# OBJECTIVE
Copy out the items below, changing every "centreline" to "centerline" and leaving all other text as it is.

= = = = = = =

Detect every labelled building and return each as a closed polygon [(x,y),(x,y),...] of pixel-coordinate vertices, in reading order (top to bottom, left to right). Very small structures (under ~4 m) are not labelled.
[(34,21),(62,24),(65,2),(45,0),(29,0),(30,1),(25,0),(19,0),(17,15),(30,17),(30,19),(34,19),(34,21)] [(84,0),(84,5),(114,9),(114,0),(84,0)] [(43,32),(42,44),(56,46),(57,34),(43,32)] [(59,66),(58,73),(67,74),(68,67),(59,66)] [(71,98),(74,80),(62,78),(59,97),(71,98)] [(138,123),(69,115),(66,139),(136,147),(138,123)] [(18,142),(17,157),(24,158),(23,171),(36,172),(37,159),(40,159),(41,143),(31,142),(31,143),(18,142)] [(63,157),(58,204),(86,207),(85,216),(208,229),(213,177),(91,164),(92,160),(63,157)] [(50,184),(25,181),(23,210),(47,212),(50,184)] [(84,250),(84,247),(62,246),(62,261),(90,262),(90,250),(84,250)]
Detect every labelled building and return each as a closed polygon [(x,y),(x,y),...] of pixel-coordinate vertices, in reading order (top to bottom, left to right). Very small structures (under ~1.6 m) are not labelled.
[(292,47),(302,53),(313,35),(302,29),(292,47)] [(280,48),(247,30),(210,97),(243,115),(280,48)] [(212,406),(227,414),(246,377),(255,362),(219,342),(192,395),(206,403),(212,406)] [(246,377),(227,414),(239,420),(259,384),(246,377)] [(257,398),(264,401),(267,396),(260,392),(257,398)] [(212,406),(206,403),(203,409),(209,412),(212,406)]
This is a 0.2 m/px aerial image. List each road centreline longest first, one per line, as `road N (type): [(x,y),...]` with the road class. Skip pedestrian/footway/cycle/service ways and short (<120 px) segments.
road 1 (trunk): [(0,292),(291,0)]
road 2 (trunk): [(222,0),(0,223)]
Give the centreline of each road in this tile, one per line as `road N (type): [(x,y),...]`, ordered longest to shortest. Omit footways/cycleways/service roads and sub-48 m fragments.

= = = = = = =

# EXPECTED ANSWER
Detect every labelled building and return each as a closed polygon [(x,y),(x,y),...] of pixel-coordinate vertices, in reading order (top to bottom, left to right). Very small structures (under ~4 m) are not labelled.
[(34,21),(62,24),(65,2),(45,0),(29,0),(30,1),(25,0),(19,0),(17,15),(30,17),(30,19),(34,19),(34,21)] [(84,0),(84,5),(114,9),(114,0),(84,0)] [(43,32),(42,44),(56,46),(57,34),(43,32)] [(59,66),(58,73),(67,74),(68,67),(59,66)] [(71,98),(74,80),(62,78),(59,97),(71,98)] [(138,123),(69,115),(66,139),(136,147),(138,123)] [(18,142),(17,157),(24,158),(23,171),(36,172),(37,159),(40,159),(41,143),(31,142),(31,143),(18,142)] [(63,157),(58,204),(86,207),(85,216),(208,229),(213,177),(91,164),(92,160),(63,157)] [(50,184),(25,181),(23,210),(47,212),(50,184)] [(84,250),(84,247),(62,246),(62,261),(90,262),(90,250),(84,250)]
Detect every labelled building and return each as a closed polygon [(x,y),(x,y),...] of pixel-coordinate vertices, in reading order (top to bottom, left to right). Very small structures (under ~1.6 m) are not labelled.
[(292,47),(302,53),(313,35),(302,29),(292,47)] [(280,48),(247,30),(210,97),(243,115),(280,48)] [(212,406),(227,414),(246,377),(255,362),(219,342),(192,395),(206,403),(212,406)] [(246,377),(227,414),(239,420),(259,384),(246,377)] [(257,398),(264,401),(267,396),(260,392),(257,398)] [(212,406),(206,403),(203,409),(209,412),(212,406)]
This is a 0.2 m/px aerial image. List each road centerline longest first, one per line, as `road N (type): [(x,y),...]` with the road class. Skip pedestrian/footway/cycle/service ways and short (<120 px) segments.
road 1 (trunk): [(0,292),(291,0)]
road 2 (trunk): [(222,0),(0,223)]
Give the centerline of each road in this tile, one per line as `road N (type): [(x,y),...]`, ordered longest to shortest. Omit footways/cycleways/service roads and sub-48 m fragments.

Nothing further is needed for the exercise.